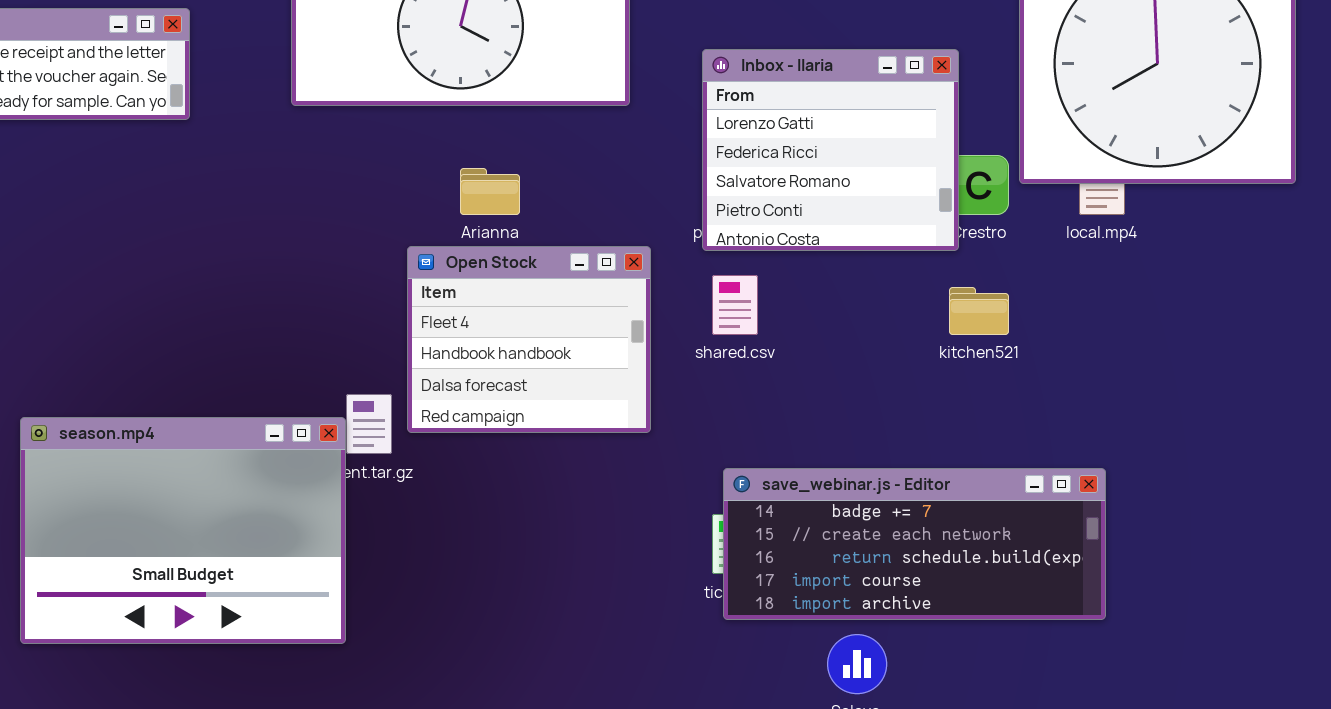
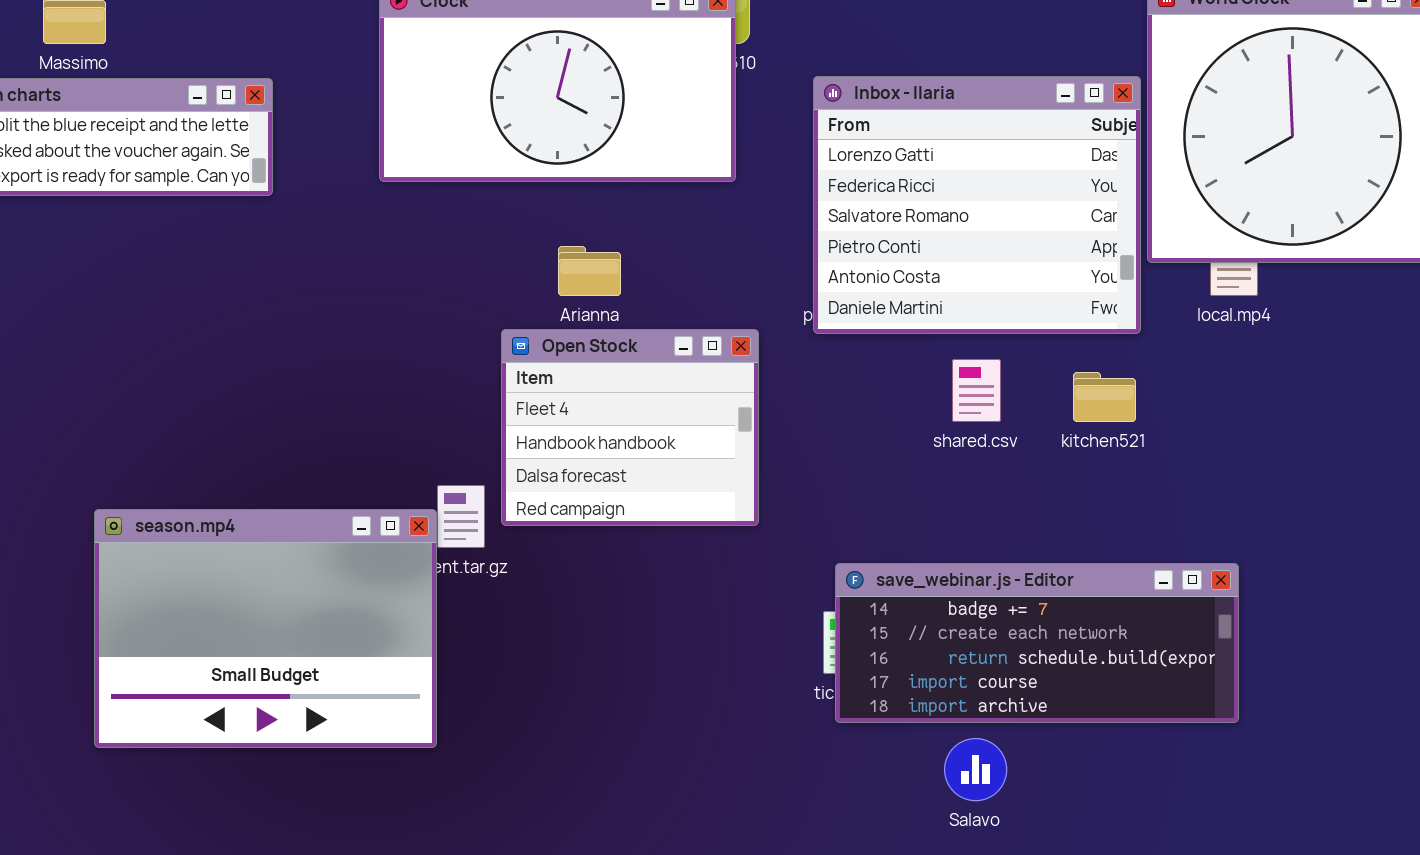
Inbox - Ilaria: [702,49,959,251] -> [813,76,1141,334], resized
shared.csv: [712,275,758,335] -> [952,359,1001,422], moved

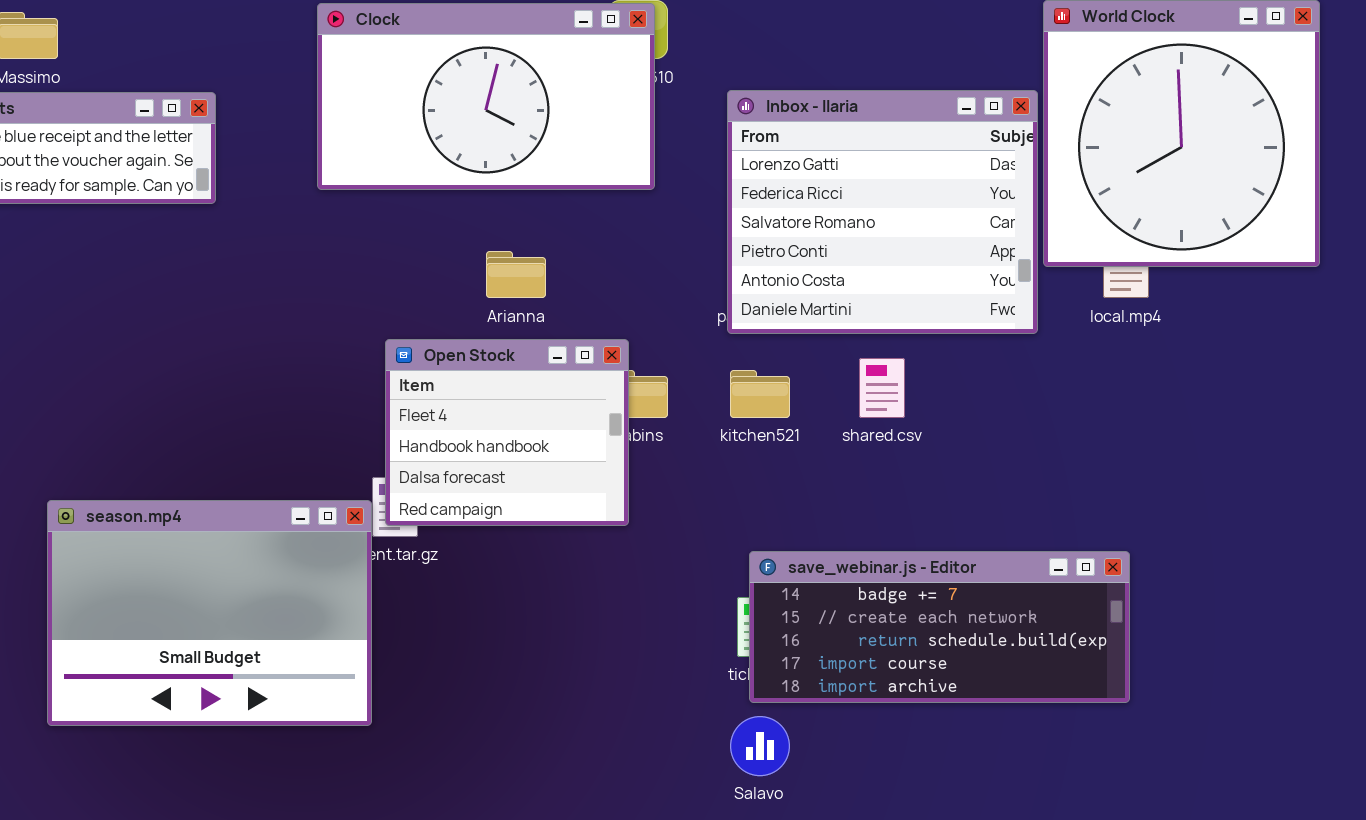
Open Stock: [501,329,759,526] -> [385,339,629,526], moved
kitchen521: [1073,372,1136,422] -> [730,370,790,418], moved
Salavo: [944,738,1007,801] -> [730,716,790,776], moved

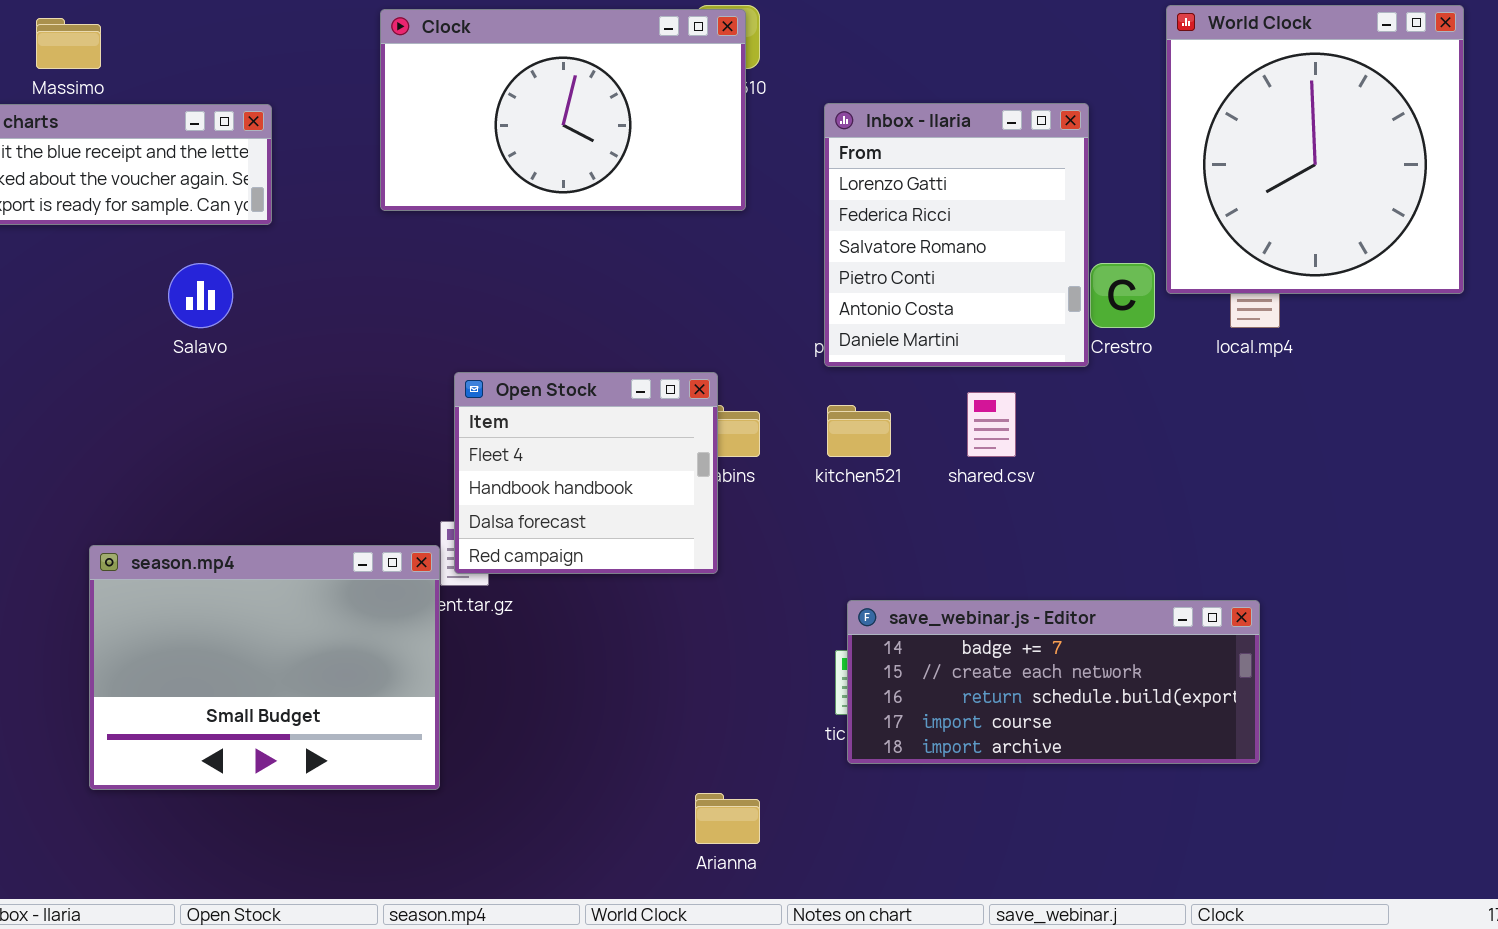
Inbox - Ilaria: [727,90,1038,334] -> [824,103,1089,367], resized
Arianna: [486,251,546,298] -> [695,793,760,844], moved
Salavo: [730,716,790,776] -> [168,263,233,328], moved

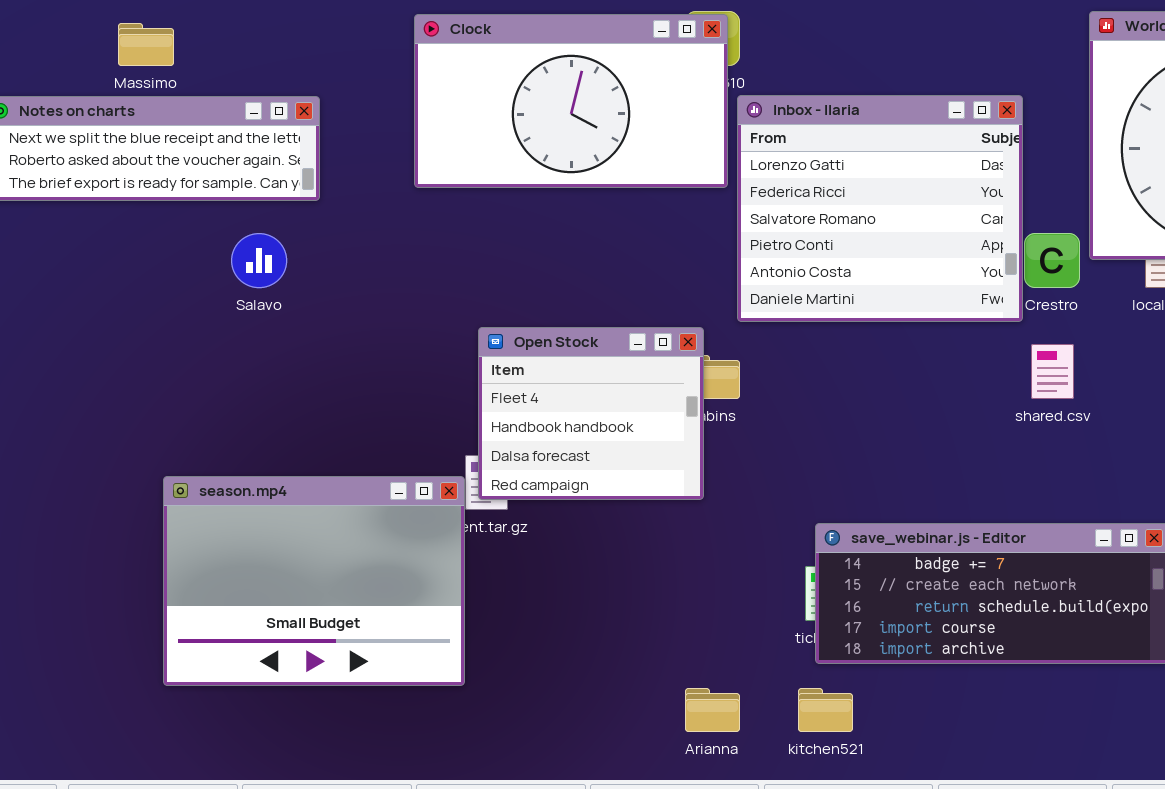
Inbox - Ilaria: [824,103,1089,367] -> [737,95,1023,322], resized
shared.csv: [967,392,1016,457] -> [1031,344,1074,399], moved
kitchen521: [827,405,891,457] -> [798,688,853,732], moved

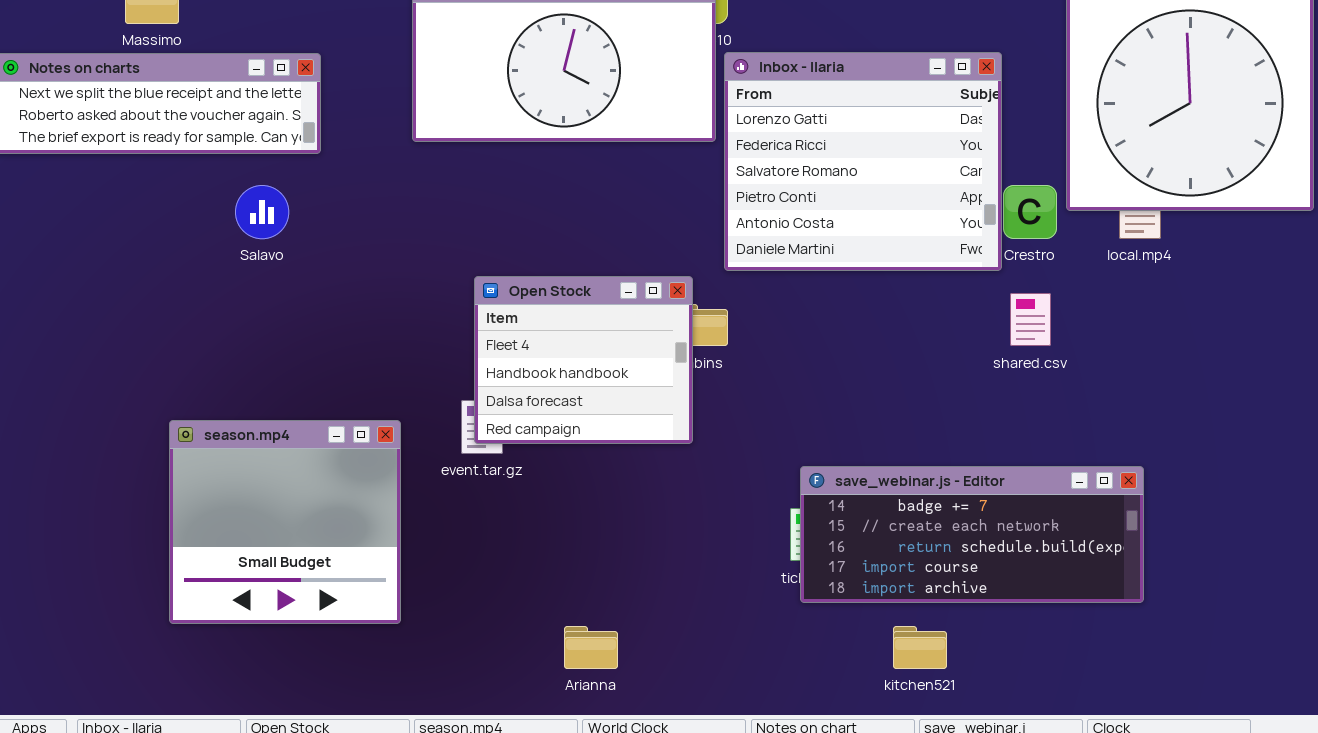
season.mp4: [163,476,465,686] -> [169,420,401,624], resized
Arianna: [685,688,740,732] -> [564,626,618,669], moved
kitchen521: [798,688,853,732] -> [893,626,947,669], moved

> _WHAT THE TASK ASKS_:
Throughout the material above, find lines holding the word "Ilaria", then copy them.

> _TASK ANSWER_:
Inbox - Ilaria: [702,49,959,251] -> [813,76,1141,334], resized
Inbox - Ilaria: [727,90,1038,334] -> [824,103,1089,367], resized
Inbox - Ilaria: [824,103,1089,367] -> [737,95,1023,322], resized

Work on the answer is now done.